> [EXERCISE DESCRIPTION]:
What you give back should be exactly the opening lines of the data, ending with the line that contains "Eastern travels - Stats: [754,331,1015,555]" and including it.

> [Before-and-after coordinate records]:

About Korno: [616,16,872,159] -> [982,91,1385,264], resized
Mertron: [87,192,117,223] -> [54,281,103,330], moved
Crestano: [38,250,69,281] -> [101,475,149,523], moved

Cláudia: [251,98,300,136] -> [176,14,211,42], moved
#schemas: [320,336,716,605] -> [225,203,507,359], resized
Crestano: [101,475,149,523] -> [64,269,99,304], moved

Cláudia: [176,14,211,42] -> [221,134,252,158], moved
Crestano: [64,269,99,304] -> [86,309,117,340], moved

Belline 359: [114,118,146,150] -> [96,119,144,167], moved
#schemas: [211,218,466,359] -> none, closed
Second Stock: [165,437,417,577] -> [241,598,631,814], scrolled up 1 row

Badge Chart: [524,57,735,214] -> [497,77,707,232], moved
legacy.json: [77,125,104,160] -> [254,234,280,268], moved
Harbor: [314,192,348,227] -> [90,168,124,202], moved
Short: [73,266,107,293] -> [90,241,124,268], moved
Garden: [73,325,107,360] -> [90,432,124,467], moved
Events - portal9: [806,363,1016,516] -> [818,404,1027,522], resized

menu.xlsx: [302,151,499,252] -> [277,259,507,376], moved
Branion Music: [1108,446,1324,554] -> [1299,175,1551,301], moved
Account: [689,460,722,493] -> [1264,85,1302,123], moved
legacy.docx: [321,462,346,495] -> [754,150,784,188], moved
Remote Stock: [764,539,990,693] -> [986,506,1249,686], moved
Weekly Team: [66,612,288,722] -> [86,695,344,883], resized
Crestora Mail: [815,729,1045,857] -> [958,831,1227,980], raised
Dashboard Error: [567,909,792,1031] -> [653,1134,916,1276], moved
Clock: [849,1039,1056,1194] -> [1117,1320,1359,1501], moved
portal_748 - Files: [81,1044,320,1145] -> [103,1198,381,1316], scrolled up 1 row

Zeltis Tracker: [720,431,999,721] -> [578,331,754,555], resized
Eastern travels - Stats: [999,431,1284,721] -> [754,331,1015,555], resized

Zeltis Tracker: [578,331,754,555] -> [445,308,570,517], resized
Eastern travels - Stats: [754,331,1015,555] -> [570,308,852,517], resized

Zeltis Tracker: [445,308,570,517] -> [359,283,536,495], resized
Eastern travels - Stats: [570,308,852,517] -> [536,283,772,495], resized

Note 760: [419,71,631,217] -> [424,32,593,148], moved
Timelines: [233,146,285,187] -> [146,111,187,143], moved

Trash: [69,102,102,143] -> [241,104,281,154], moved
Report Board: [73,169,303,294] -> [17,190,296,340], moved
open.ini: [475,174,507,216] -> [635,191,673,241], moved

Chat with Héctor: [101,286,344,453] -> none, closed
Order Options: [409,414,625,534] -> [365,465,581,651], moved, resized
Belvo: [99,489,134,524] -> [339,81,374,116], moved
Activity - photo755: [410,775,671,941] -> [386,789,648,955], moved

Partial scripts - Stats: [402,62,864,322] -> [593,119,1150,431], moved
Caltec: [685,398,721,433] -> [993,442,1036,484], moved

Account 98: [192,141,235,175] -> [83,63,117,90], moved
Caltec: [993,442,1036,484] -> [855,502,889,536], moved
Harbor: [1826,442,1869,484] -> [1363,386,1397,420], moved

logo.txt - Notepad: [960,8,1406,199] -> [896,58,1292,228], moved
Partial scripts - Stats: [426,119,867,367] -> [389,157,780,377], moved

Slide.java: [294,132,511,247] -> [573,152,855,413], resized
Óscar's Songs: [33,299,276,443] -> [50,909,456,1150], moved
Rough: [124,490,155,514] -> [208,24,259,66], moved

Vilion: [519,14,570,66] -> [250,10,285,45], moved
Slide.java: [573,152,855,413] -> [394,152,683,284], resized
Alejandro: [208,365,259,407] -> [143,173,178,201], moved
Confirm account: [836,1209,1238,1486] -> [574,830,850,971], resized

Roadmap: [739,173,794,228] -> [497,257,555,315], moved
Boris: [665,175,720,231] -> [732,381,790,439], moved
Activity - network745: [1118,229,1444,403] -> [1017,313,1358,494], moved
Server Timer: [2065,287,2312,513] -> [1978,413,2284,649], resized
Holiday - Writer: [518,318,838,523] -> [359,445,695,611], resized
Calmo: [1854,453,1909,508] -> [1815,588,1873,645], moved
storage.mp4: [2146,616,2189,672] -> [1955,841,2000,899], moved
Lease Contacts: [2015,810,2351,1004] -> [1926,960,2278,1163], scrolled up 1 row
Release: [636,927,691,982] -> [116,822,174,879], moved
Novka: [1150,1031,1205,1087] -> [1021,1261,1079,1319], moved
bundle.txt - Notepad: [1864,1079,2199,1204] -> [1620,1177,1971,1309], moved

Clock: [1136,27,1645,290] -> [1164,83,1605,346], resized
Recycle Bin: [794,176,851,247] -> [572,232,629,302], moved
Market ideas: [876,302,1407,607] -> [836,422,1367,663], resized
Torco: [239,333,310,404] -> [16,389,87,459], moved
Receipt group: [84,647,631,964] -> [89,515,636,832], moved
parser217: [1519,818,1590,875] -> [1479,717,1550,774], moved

> [TASK SOLUTION]:
About Korno: [616,16,872,159] -> [982,91,1385,264], resized
Mertron: [87,192,117,223] -> [54,281,103,330], moved
Crestano: [38,250,69,281] -> [101,475,149,523], moved

Cláudia: [251,98,300,136] -> [176,14,211,42], moved
#schemas: [320,336,716,605] -> [225,203,507,359], resized
Crestano: [101,475,149,523] -> [64,269,99,304], moved

Cláudia: [176,14,211,42] -> [221,134,252,158], moved
Crestano: [64,269,99,304] -> [86,309,117,340], moved

Belline 359: [114,118,146,150] -> [96,119,144,167], moved
#schemas: [211,218,466,359] -> none, closed
Second Stock: [165,437,417,577] -> [241,598,631,814], scrolled up 1 row

Badge Chart: [524,57,735,214] -> [497,77,707,232], moved
legacy.json: [77,125,104,160] -> [254,234,280,268], moved
Harbor: [314,192,348,227] -> [90,168,124,202], moved
Short: [73,266,107,293] -> [90,241,124,268], moved
Garden: [73,325,107,360] -> [90,432,124,467], moved
Events - portal9: [806,363,1016,516] -> [818,404,1027,522], resized

menu.xlsx: [302,151,499,252] -> [277,259,507,376], moved
Branion Music: [1108,446,1324,554] -> [1299,175,1551,301], moved
Account: [689,460,722,493] -> [1264,85,1302,123], moved
legacy.docx: [321,462,346,495] -> [754,150,784,188], moved
Remote Stock: [764,539,990,693] -> [986,506,1249,686], moved
Weekly Team: [66,612,288,722] -> [86,695,344,883], resized
Crestora Mail: [815,729,1045,857] -> [958,831,1227,980], raised
Dashboard Error: [567,909,792,1031] -> [653,1134,916,1276], moved
Clock: [849,1039,1056,1194] -> [1117,1320,1359,1501], moved
portal_748 - Files: [81,1044,320,1145] -> [103,1198,381,1316], scrolled up 1 row

Zeltis Tracker: [720,431,999,721] -> [578,331,754,555], resized
Eastern travels - Stats: [999,431,1284,721] -> [754,331,1015,555], resized

Zeltis Tracker: [578,331,754,555] -> [445,308,570,517], resized
Eastern travels - Stats: [754,331,1015,555] -> [570,308,852,517], resized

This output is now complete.